Extracted material: Begin

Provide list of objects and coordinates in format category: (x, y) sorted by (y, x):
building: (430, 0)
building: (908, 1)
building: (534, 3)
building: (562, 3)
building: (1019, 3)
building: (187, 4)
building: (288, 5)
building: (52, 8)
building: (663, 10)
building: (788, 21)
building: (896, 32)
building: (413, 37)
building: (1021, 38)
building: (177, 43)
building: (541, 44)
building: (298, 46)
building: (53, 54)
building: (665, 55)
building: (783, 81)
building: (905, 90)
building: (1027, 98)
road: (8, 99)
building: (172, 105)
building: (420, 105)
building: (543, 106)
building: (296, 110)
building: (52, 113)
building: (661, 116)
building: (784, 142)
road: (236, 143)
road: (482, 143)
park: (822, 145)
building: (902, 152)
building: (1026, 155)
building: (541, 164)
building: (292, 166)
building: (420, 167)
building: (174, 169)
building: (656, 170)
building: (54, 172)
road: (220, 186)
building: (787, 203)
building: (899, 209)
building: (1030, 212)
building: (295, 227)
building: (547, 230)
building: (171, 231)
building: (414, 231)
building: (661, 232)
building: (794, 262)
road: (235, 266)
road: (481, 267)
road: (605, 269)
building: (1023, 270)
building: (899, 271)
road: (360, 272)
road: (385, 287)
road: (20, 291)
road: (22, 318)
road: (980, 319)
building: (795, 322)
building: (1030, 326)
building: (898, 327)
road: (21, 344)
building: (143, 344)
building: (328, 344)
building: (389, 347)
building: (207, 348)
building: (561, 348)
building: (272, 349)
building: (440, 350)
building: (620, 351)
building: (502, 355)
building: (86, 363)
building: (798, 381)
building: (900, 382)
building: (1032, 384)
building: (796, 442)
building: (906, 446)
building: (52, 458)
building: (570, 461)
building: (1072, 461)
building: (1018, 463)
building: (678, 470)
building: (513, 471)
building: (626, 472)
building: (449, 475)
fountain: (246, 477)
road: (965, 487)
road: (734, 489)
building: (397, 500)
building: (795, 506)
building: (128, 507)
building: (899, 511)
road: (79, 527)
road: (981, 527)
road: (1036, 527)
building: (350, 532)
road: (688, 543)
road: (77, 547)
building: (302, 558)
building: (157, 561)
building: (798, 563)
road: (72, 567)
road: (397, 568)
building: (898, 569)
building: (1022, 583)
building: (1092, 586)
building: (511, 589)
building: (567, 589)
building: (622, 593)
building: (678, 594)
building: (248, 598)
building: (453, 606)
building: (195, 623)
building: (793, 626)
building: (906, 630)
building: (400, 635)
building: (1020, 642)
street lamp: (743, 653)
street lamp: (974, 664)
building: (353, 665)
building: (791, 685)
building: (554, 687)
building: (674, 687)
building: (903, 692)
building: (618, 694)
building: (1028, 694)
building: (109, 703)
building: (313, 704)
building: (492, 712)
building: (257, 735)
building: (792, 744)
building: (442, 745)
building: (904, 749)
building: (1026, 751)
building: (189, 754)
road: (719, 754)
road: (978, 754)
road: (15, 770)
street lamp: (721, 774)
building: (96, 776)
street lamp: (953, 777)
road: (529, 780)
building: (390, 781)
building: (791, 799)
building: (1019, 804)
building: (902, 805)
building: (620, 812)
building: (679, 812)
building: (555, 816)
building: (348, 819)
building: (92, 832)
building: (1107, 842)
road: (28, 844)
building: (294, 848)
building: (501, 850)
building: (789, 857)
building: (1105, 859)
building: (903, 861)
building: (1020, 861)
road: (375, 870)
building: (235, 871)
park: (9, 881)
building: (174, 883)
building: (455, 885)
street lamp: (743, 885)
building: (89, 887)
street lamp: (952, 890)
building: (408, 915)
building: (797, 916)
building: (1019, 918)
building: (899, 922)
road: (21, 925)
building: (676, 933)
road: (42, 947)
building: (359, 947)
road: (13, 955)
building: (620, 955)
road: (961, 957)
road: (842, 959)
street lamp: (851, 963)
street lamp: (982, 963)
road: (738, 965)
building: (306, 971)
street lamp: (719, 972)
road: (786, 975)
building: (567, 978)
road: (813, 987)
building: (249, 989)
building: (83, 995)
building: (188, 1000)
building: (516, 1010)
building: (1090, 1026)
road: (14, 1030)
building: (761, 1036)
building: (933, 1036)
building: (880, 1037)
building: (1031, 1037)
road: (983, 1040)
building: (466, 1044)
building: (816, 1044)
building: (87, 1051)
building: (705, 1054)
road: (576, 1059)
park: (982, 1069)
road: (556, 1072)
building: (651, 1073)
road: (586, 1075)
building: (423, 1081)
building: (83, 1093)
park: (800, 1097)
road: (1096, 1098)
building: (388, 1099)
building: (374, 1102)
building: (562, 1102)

Extracted material: End

> Task brief:
In the listing above, how many lines hold the word "park"? Please state the number alone.

> Solution to this exercise:
4